*Work instructions*:
Pictures should be left out while the data beneath this task is written out word for word.

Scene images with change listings
++++
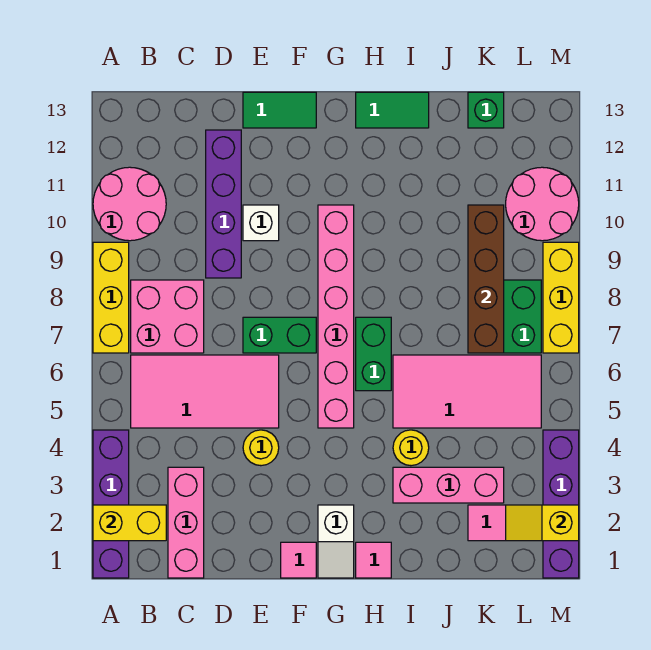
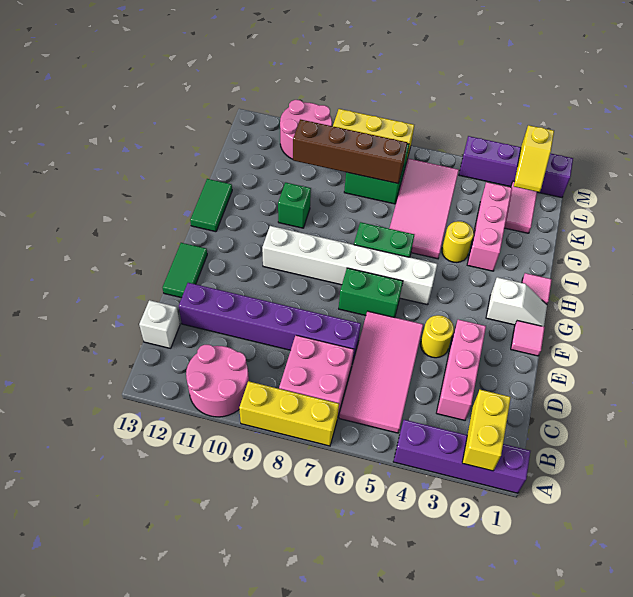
pink brick C1:C3 level 1 -> pink brick C3:E3 level 1
purple brick D9:D12 level 1 -> purple brick D7:D12 level 1
green brick E7:F7 level 1 -> green brick F6:F7 level 1
white brick E10 level 1 -> white brick C13 level 1
pink brick G5:G10 level 1 -> white brick G5:G10 level 1
green brick K13 level 1 -> green brick I10 level 1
++++
*Solution for this task*:
pink brick C1:C3 level 1 -> pink brick C3:E3 level 1
purple brick D9:D12 level 1 -> purple brick D7:D12 level 1
green brick E7:F7 level 1 -> green brick F6:F7 level 1
white brick E10 level 1 -> white brick C13 level 1
pink brick G5:G10 level 1 -> white brick G5:G10 level 1
green brick K13 level 1 -> green brick I10 level 1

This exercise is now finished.